Brief: Print the data below verbatim, keeping every line unchanged.

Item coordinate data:
==================================================
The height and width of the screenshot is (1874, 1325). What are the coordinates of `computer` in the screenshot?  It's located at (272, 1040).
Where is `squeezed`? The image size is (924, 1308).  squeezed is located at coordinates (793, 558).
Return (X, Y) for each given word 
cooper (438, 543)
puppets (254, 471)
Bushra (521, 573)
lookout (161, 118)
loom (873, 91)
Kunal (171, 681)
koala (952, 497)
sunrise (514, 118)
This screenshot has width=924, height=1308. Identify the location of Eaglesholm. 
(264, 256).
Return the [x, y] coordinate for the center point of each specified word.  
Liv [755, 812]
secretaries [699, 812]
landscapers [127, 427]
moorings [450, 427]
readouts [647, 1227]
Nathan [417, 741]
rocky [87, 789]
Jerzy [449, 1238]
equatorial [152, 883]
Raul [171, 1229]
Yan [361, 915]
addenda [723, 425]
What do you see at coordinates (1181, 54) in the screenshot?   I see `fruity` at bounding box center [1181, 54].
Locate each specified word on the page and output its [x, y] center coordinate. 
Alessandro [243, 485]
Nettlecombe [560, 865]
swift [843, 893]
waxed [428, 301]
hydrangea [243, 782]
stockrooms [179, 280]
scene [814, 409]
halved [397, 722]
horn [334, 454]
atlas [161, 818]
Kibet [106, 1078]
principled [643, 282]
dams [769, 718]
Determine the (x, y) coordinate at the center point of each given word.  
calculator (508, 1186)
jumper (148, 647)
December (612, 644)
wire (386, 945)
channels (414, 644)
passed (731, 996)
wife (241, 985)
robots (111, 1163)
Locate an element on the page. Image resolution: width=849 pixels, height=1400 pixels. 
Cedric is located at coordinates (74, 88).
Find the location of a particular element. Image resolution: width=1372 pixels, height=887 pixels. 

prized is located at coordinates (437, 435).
==================================================
Result:
The height and width of the screenshot is (1874, 1325). What are the coordinates of `computer` in the screenshot?  It's located at (272, 1040).
Where is `squeezed`? The image size is (924, 1308).  squeezed is located at coordinates (793, 558).
Return (X, Y) for each given word 
cooper (438, 543)
puppets (254, 471)
Bushra (521, 573)
lookout (161, 118)
loom (873, 91)
Kunal (171, 681)
koala (952, 497)
sunrise (514, 118)
This screenshot has width=924, height=1308. Identify the location of Eaglesholm. 
(264, 256).
Return the [x, y] coordinate for the center point of each specified word.  
Liv [755, 812]
secretaries [699, 812]
landscapers [127, 427]
moorings [450, 427]
readouts [647, 1227]
Nathan [417, 741]
rocky [87, 789]
Jerzy [449, 1238]
equatorial [152, 883]
Raul [171, 1229]
Yan [361, 915]
addenda [723, 425]
What do you see at coordinates (1181, 54) in the screenshot?   I see `fruity` at bounding box center [1181, 54].
Locate each specified word on the page and output its [x, y] center coordinate. 
Alessandro [243, 485]
Nettlecombe [560, 865]
swift [843, 893]
waxed [428, 301]
hydrangea [243, 782]
stockrooms [179, 280]
scene [814, 409]
halved [397, 722]
horn [334, 454]
atlas [161, 818]
Kibet [106, 1078]
principled [643, 282]
dams [769, 718]
Determine the (x, y) coordinate at the center point of each given word.  
calculator (508, 1186)
jumper (148, 647)
December (612, 644)
wire (386, 945)
channels (414, 644)
passed (731, 996)
wife (241, 985)
robots (111, 1163)
Locate an element on the page. Image resolution: width=849 pixels, height=1400 pixels. 
Cedric is located at coordinates (74, 88).
Find the location of a particular element. Image resolution: width=1372 pixels, height=887 pixels. 

prized is located at coordinates (437, 435).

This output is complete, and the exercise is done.